■ WORK ORDER
Take the listing that follows and copy it precisely.

━━━━━━━━━━

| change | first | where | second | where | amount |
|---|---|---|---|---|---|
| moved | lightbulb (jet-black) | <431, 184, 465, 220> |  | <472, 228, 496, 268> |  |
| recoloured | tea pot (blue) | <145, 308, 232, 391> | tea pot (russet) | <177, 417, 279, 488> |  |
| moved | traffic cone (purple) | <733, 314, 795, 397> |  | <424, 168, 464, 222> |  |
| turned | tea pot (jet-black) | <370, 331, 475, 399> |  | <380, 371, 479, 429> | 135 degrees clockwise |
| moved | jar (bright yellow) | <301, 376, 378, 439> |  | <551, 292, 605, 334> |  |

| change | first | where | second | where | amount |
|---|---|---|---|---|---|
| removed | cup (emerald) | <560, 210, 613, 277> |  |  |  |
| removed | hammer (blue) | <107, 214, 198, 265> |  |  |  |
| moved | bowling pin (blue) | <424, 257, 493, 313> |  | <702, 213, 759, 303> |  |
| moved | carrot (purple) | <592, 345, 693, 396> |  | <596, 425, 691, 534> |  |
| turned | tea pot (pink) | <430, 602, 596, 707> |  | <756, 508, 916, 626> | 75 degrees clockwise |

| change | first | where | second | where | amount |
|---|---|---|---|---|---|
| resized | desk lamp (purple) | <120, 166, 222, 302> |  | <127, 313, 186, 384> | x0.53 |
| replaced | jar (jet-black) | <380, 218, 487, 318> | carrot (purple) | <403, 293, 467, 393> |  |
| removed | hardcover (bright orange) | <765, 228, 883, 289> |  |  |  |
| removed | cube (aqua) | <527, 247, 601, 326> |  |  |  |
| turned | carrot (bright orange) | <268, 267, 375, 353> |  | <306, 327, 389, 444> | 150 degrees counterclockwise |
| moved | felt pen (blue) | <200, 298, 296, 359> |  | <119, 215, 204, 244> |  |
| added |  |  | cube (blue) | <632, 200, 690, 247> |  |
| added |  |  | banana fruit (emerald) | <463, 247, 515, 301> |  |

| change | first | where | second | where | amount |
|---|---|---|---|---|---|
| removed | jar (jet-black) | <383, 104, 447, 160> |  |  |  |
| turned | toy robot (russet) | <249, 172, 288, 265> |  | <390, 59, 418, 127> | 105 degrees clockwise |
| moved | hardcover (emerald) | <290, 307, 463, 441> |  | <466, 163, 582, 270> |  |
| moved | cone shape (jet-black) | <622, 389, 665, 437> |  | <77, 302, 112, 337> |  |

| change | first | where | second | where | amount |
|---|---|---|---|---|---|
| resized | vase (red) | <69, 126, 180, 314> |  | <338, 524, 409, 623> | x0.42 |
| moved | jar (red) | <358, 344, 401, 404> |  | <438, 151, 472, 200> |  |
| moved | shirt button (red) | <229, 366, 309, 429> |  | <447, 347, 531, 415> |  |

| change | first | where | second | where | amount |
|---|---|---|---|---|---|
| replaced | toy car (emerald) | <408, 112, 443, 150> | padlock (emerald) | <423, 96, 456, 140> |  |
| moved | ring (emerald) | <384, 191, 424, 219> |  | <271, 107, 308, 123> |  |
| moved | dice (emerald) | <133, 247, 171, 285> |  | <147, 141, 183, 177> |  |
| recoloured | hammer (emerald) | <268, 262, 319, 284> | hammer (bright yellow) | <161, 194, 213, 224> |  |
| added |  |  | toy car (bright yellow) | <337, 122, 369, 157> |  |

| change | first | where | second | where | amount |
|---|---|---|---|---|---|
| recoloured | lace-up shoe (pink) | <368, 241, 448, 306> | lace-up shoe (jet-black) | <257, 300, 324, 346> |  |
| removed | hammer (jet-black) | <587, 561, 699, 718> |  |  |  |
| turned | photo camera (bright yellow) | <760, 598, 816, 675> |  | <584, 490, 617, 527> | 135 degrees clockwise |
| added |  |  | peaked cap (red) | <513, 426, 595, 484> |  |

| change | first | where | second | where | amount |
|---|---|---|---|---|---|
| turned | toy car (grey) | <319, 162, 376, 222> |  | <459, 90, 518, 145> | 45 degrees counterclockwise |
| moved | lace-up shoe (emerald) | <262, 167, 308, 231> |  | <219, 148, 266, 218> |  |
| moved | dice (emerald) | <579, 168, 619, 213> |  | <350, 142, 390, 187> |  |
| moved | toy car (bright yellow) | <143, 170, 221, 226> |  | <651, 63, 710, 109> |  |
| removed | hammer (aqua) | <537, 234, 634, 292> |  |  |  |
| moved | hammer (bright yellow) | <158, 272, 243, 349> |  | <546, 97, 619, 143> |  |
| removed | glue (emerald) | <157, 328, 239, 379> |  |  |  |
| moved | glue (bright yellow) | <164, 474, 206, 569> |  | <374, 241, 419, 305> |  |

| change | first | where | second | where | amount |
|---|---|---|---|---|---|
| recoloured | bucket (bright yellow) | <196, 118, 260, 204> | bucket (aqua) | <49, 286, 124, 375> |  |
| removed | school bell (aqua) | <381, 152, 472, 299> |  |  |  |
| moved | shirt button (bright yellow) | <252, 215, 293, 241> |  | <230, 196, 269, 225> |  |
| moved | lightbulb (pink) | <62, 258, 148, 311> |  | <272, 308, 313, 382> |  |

━━━━━━━━━━

■ WRITTEN REPLY
| change | first | where | second | where | amount |
|---|---|---|---|---|---|
| moved | lightbulb (jet-black) | <431, 184, 465, 220> |  | <472, 228, 496, 268> |  |
| recoloured | tea pot (blue) | <145, 308, 232, 391> | tea pot (russet) | <177, 417, 279, 488> |  |
| moved | traffic cone (purple) | <733, 314, 795, 397> |  | <424, 168, 464, 222> |  |
| turned | tea pot (jet-black) | <370, 331, 475, 399> |  | <380, 371, 479, 429> | 135 degrees clockwise |
| moved | jar (bright yellow) | <301, 376, 378, 439> |  | <551, 292, 605, 334> |  |

| change | first | where | second | where | amount |
|---|---|---|---|---|---|
| removed | cup (emerald) | <560, 210, 613, 277> |  |  |  |
| removed | hammer (blue) | <107, 214, 198, 265> |  |  |  |
| moved | bowling pin (blue) | <424, 257, 493, 313> |  | <702, 213, 759, 303> |  |
| moved | carrot (purple) | <592, 345, 693, 396> |  | <596, 425, 691, 534> |  |
| turned | tea pot (pink) | <430, 602, 596, 707> |  | <756, 508, 916, 626> | 75 degrees clockwise |

| change | first | where | second | where | amount |
|---|---|---|---|---|---|
| resized | desk lamp (purple) | <120, 166, 222, 302> |  | <127, 313, 186, 384> | x0.53 |
| replaced | jar (jet-black) | <380, 218, 487, 318> | carrot (purple) | <403, 293, 467, 393> |  |
| removed | hardcover (bright orange) | <765, 228, 883, 289> |  |  |  |
| removed | cube (aqua) | <527, 247, 601, 326> |  |  |  |
| turned | carrot (bright orange) | <268, 267, 375, 353> |  | <306, 327, 389, 444> | 150 degrees counterclockwise |
| moved | felt pen (blue) | <200, 298, 296, 359> |  | <119, 215, 204, 244> |  |
| added |  |  | cube (blue) | <632, 200, 690, 247> |  |
| added |  |  | banana fruit (emerald) | <463, 247, 515, 301> |  |

| change | first | where | second | where | amount |
|---|---|---|---|---|---|
| removed | jar (jet-black) | <383, 104, 447, 160> |  |  |  |
| turned | toy robot (russet) | <249, 172, 288, 265> |  | <390, 59, 418, 127> | 105 degrees clockwise |
| moved | hardcover (emerald) | <290, 307, 463, 441> |  | <466, 163, 582, 270> |  |
| moved | cone shape (jet-black) | <622, 389, 665, 437> |  | <77, 302, 112, 337> |  |

| change | first | where | second | where | amount |
|---|---|---|---|---|---|
| resized | vase (red) | <69, 126, 180, 314> |  | <338, 524, 409, 623> | x0.42 |
| moved | jar (red) | <358, 344, 401, 404> |  | <438, 151, 472, 200> |  |
| moved | shirt button (red) | <229, 366, 309, 429> |  | <447, 347, 531, 415> |  |

| change | first | where | second | where | amount |
|---|---|---|---|---|---|
| replaced | toy car (emerald) | <408, 112, 443, 150> | padlock (emerald) | <423, 96, 456, 140> |  |
| moved | ring (emerald) | <384, 191, 424, 219> |  | <271, 107, 308, 123> |  |
| moved | dice (emerald) | <133, 247, 171, 285> |  | <147, 141, 183, 177> |  |
| recoloured | hammer (emerald) | <268, 262, 319, 284> | hammer (bright yellow) | <161, 194, 213, 224> |  |
| added |  |  | toy car (bright yellow) | <337, 122, 369, 157> |  |

| change | first | where | second | where | amount |
|---|---|---|---|---|---|
| recoloured | lace-up shoe (pink) | <368, 241, 448, 306> | lace-up shoe (jet-black) | <257, 300, 324, 346> |  |
| removed | hammer (jet-black) | <587, 561, 699, 718> |  |  |  |
| turned | photo camera (bright yellow) | <760, 598, 816, 675> |  | <584, 490, 617, 527> | 135 degrees clockwise |
| added |  |  | peaked cap (red) | <513, 426, 595, 484> |  |

| change | first | where | second | where | amount |
|---|---|---|---|---|---|
| turned | toy car (grey) | <319, 162, 376, 222> |  | <459, 90, 518, 145> | 45 degrees counterclockwise |
| moved | lace-up shoe (emerald) | <262, 167, 308, 231> |  | <219, 148, 266, 218> |  |
| moved | dice (emerald) | <579, 168, 619, 213> |  | <350, 142, 390, 187> |  |
| moved | toy car (bright yellow) | <143, 170, 221, 226> |  | <651, 63, 710, 109> |  |
| removed | hammer (aqua) | <537, 234, 634, 292> |  |  |  |
| moved | hammer (bright yellow) | <158, 272, 243, 349> |  | <546, 97, 619, 143> |  |
| removed | glue (emerald) | <157, 328, 239, 379> |  |  |  |
| moved | glue (bright yellow) | <164, 474, 206, 569> |  | <374, 241, 419, 305> |  |

| change | first | where | second | where | amount |
|---|---|---|---|---|---|
| recoloured | bucket (bright yellow) | <196, 118, 260, 204> | bucket (aqua) | <49, 286, 124, 375> |  |
| removed | school bell (aqua) | <381, 152, 472, 299> |  |  |  |
| moved | shirt button (bright yellow) | <252, 215, 293, 241> |  | <230, 196, 269, 225> |  |
| moved | lightbulb (pink) | <62, 258, 148, 311> |  | <272, 308, 313, 382> |  |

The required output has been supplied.